**Available data**

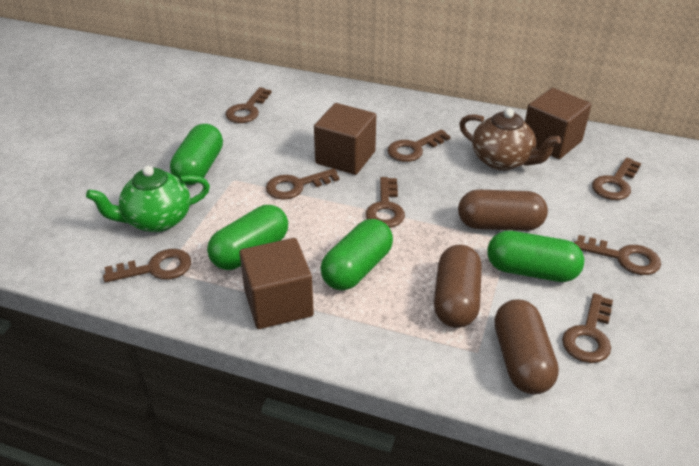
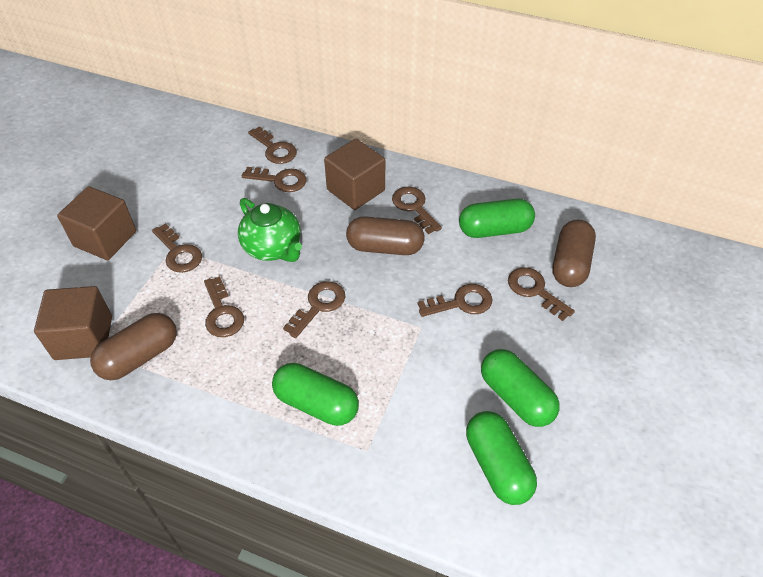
brown teapot: 1 -> 0

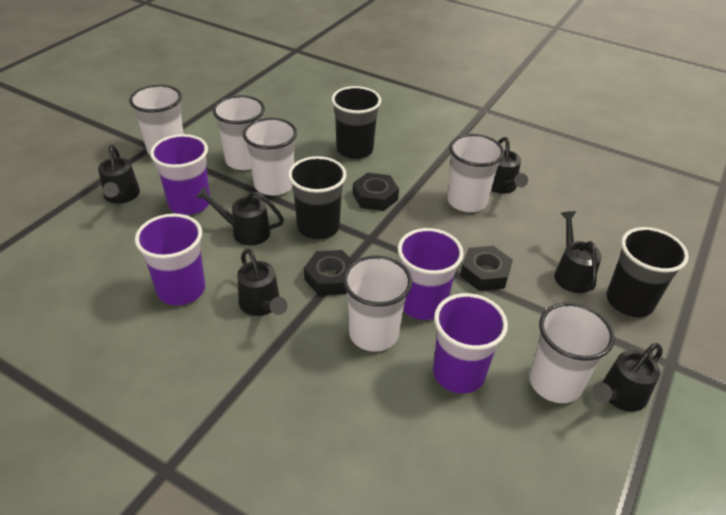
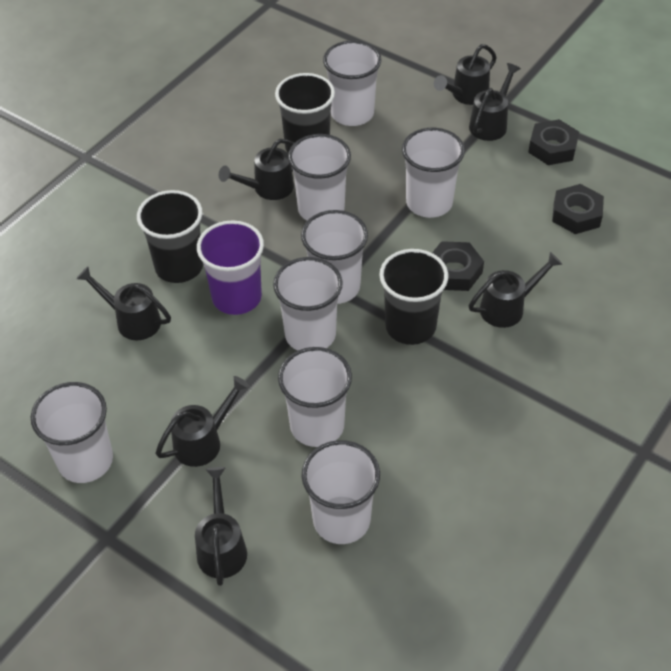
black watering can: 6 -> 7
purple cup: 4 -> 1
white cup: 6 -> 8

**Your goal**
Would you retype all the material above exactly, apart from its pictures?

**Exercise output**
brown teapot: 1 -> 0

black watering can: 6 -> 7
purple cup: 4 -> 1
white cup: 6 -> 8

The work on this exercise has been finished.